[Records drawn from a dataset]

================================

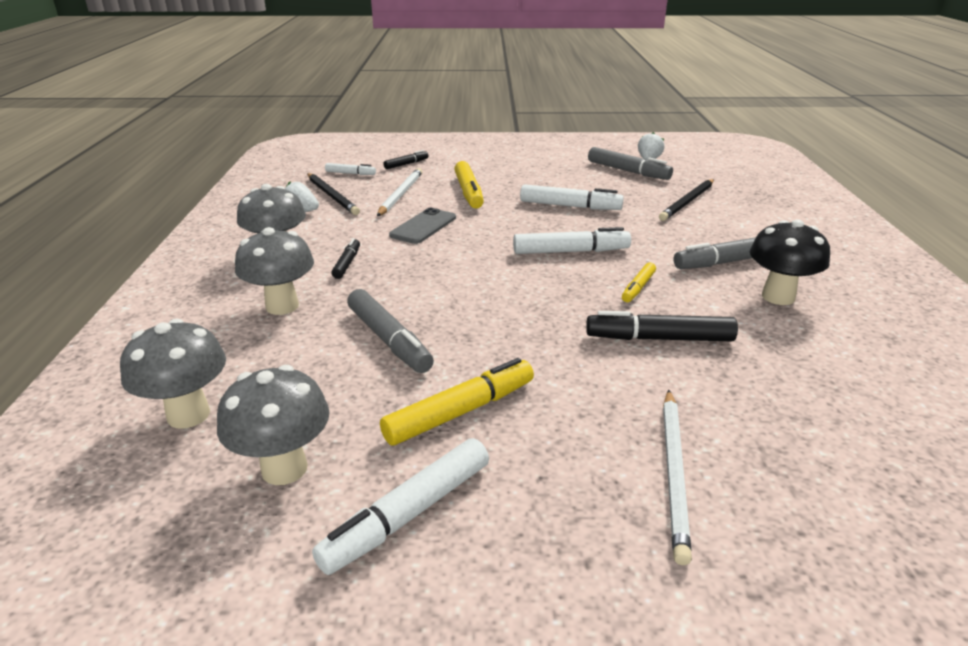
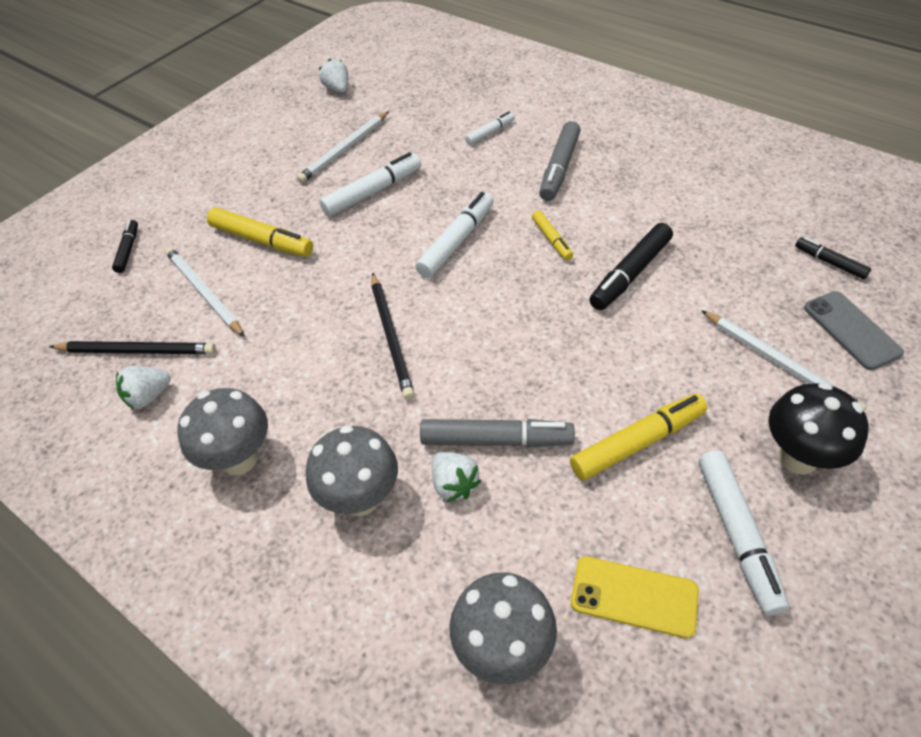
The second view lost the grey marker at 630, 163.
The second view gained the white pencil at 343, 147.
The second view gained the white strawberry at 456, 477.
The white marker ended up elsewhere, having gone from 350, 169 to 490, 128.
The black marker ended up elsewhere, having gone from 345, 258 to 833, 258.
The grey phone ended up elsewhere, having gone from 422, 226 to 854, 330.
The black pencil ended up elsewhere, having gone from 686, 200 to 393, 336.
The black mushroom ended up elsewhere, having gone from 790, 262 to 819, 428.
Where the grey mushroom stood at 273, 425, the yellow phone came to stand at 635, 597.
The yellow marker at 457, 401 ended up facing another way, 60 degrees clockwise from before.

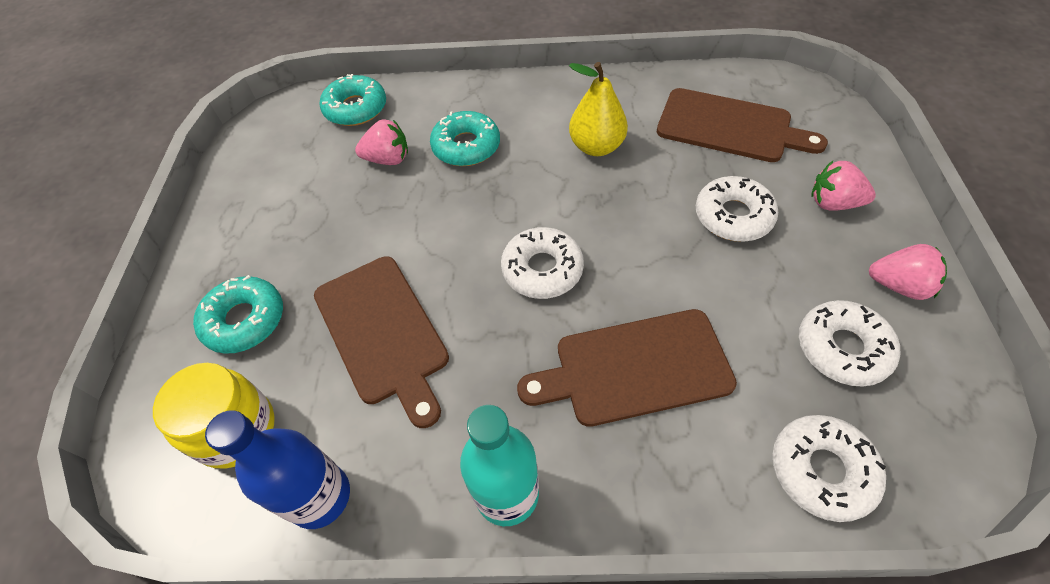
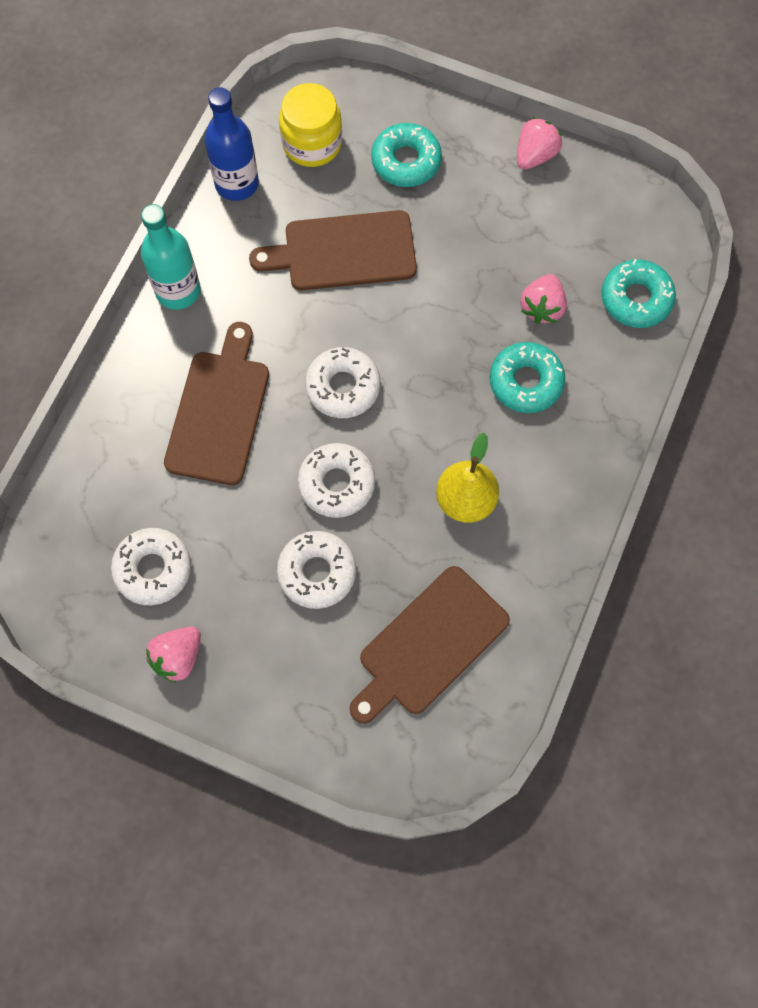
The white donut ended up elsewhere, having gone from 829, 468 to 336, 480.
The pink strawberry ended up elsewhere, having gone from 843, 186 to 539, 143.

================================

▶ ABOUT THIS TASK
Could the entries above be copied out exactly, with no pictures included?

▶ EXERCISE RESPONSE
The second view lost the grey marker at 630, 163.
The second view gained the white pencil at 343, 147.
The second view gained the white strawberry at 456, 477.
The white marker ended up elsewhere, having gone from 350, 169 to 490, 128.
The black marker ended up elsewhere, having gone from 345, 258 to 833, 258.
The grey phone ended up elsewhere, having gone from 422, 226 to 854, 330.
The black pencil ended up elsewhere, having gone from 686, 200 to 393, 336.
The black mushroom ended up elsewhere, having gone from 790, 262 to 819, 428.
Where the grey mushroom stood at 273, 425, the yellow phone came to stand at 635, 597.
The yellow marker at 457, 401 ended up facing another way, 60 degrees clockwise from before.

The white donut ended up elsewhere, having gone from 829, 468 to 336, 480.
The pink strawberry ended up elsewhere, having gone from 843, 186 to 539, 143.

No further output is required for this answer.